#### What is being asked:
Write out, word for word, the line that contains "C1: 1000uF (plus" and each line after it down to the last line of the data below. Include nothing more.

Revision comparison data
☆ ☆ ☆ ☆ ☆ ☆ ☆
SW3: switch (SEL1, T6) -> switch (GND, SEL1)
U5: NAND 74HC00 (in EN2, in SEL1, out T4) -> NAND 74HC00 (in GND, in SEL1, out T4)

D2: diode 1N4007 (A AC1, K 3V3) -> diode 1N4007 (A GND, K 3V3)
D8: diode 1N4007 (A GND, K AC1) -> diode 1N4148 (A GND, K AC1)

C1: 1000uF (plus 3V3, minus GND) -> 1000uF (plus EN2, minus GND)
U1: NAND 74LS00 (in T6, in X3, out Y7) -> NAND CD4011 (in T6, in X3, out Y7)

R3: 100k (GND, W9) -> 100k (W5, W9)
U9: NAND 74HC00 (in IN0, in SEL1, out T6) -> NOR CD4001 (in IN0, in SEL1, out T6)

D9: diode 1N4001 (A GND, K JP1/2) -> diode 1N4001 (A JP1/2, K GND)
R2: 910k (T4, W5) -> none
☆ ☆ ☆ ☆ ☆ ☆ ☆
#### Written solution:
C1: 1000uF (plus 3V3, minus GND) -> 1000uF (plus EN2, minus GND)
U1: NAND 74LS00 (in T6, in X3, out Y7) -> NAND CD4011 (in T6, in X3, out Y7)

R3: 100k (GND, W9) -> 100k (W5, W9)
U9: NAND 74HC00 (in IN0, in SEL1, out T6) -> NOR CD4001 (in IN0, in SEL1, out T6)

D9: diode 1N4001 (A GND, K JP1/2) -> diode 1N4001 (A JP1/2, K GND)
R2: 910k (T4, W5) -> none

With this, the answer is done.